§ WORK REQUIRED: In the listing below, lines with the string "NAND" are to be counted; the number is the entire reply.

#####

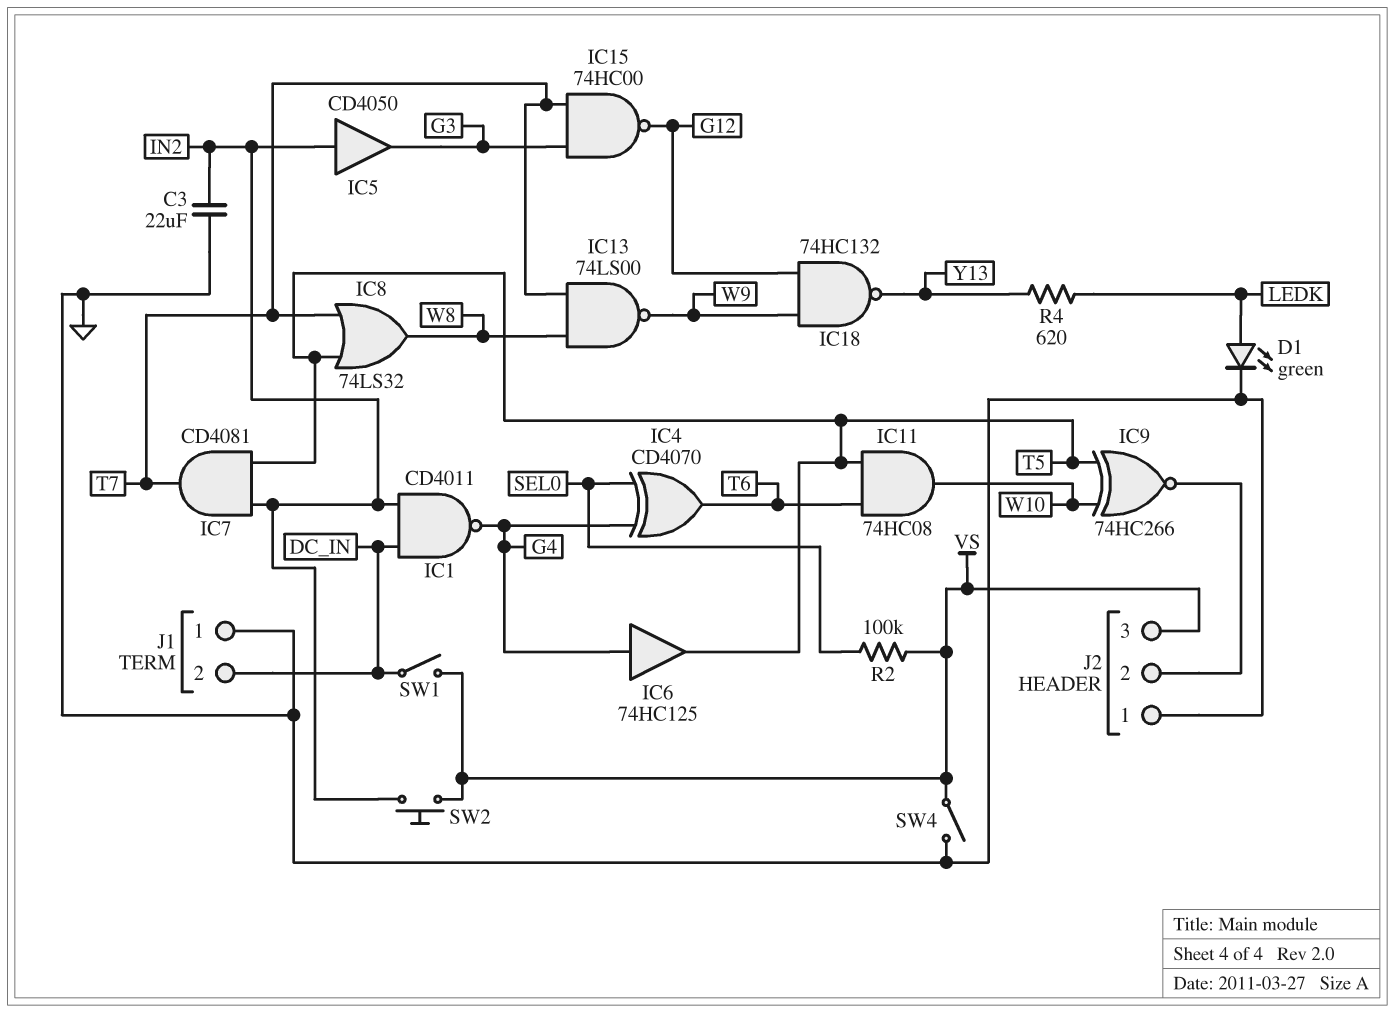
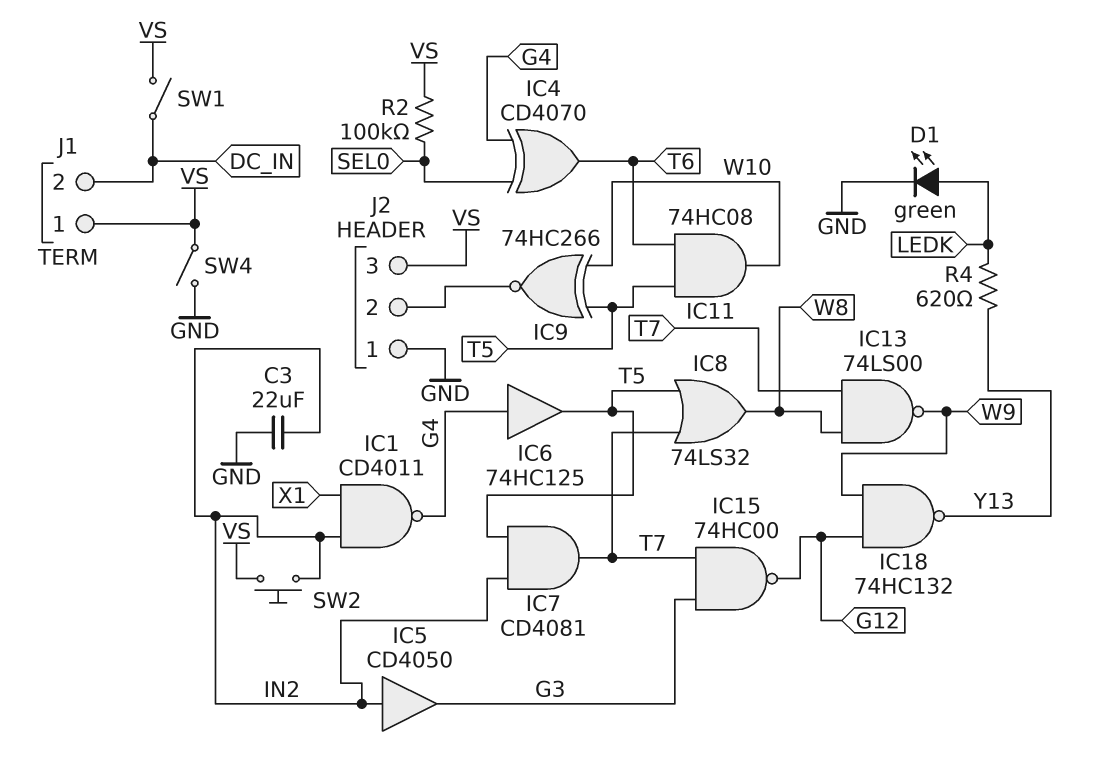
IC1: NAND CD4011 (in DC_IN, in IN2, out G4) -> NAND CD4011 (in IN2, in X1, out G4)
J1 pin 1: GND -> VS

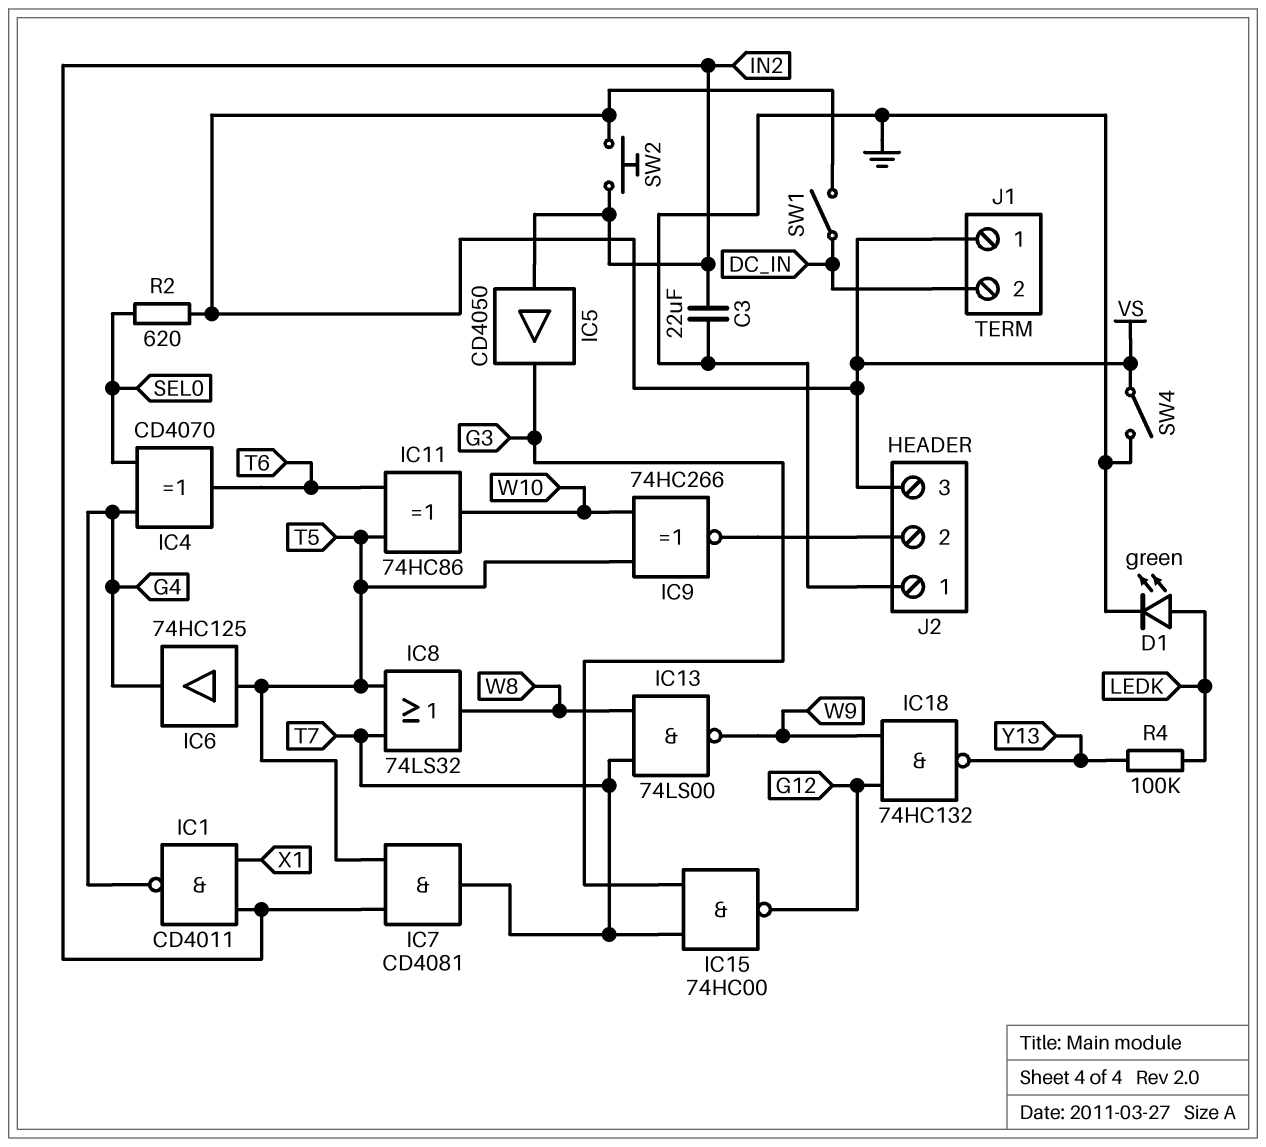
IC6: buffer 74HC125 (in G4, out T5) -> buffer 74HC125 (in T5, out G4)
IC11: AND 74HC08 (in T5, in T6, out W10) -> XOR 74HC86 (in T5, in T6, out W10)
R2: 100k (SEL0, VS) -> 620 (SEL0, VS)
R4: 620 (LEDK, Y13) -> 100k (LEDK, Y13)

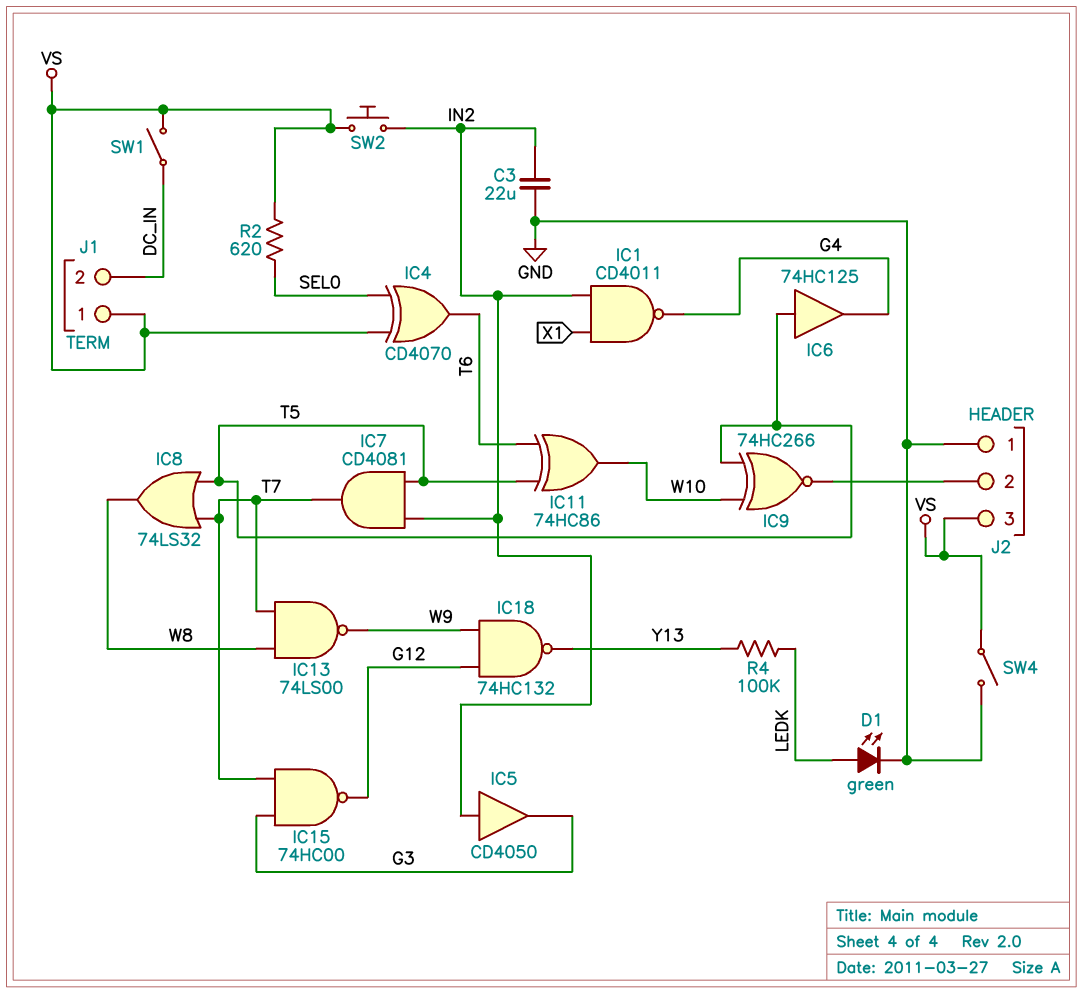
IC4: XOR CD4070 (in G4, in SEL0, out T6) -> XOR CD4070 (in SEL0, in VS, out T6)

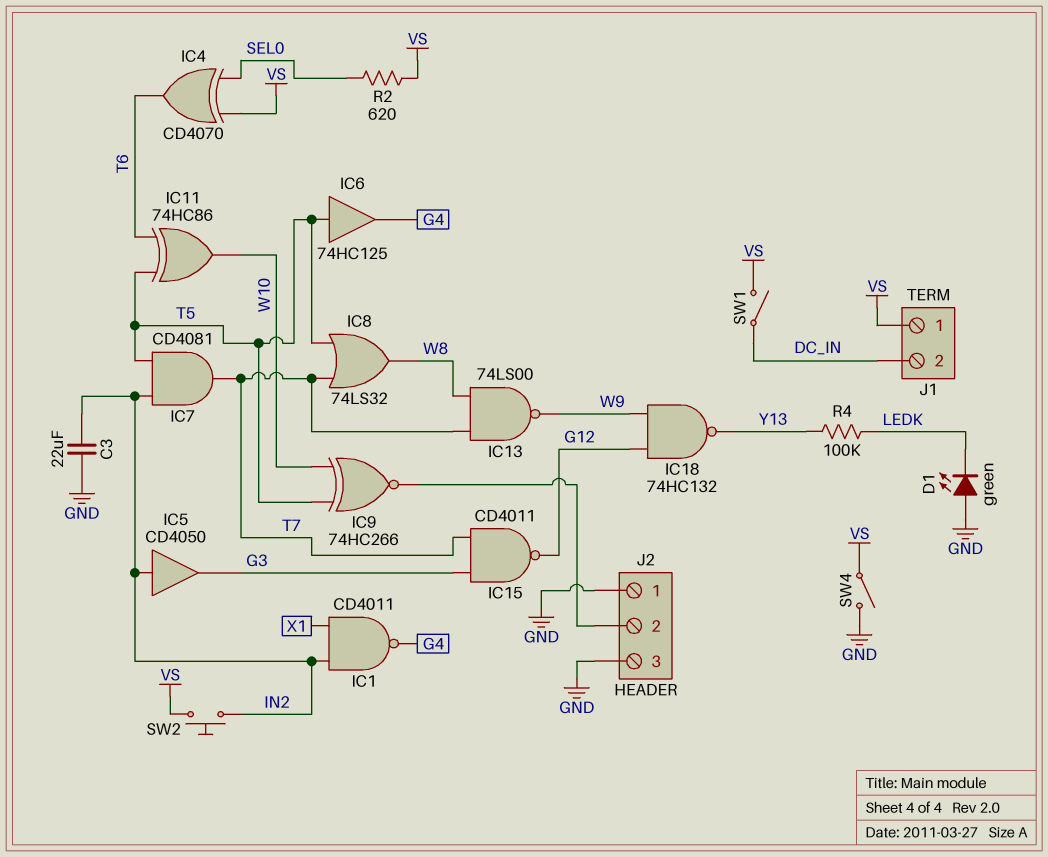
D1: LED green (A LEDK, K GND) -> LED green (A GND, K LEDK)
IC15: NAND 74HC00 (in G3, in T7, out G12) -> NAND CD4011 (in G3, in T7, out G12)
J2 pin 3: VS -> GND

#####

§ TASK SOLUTION: 2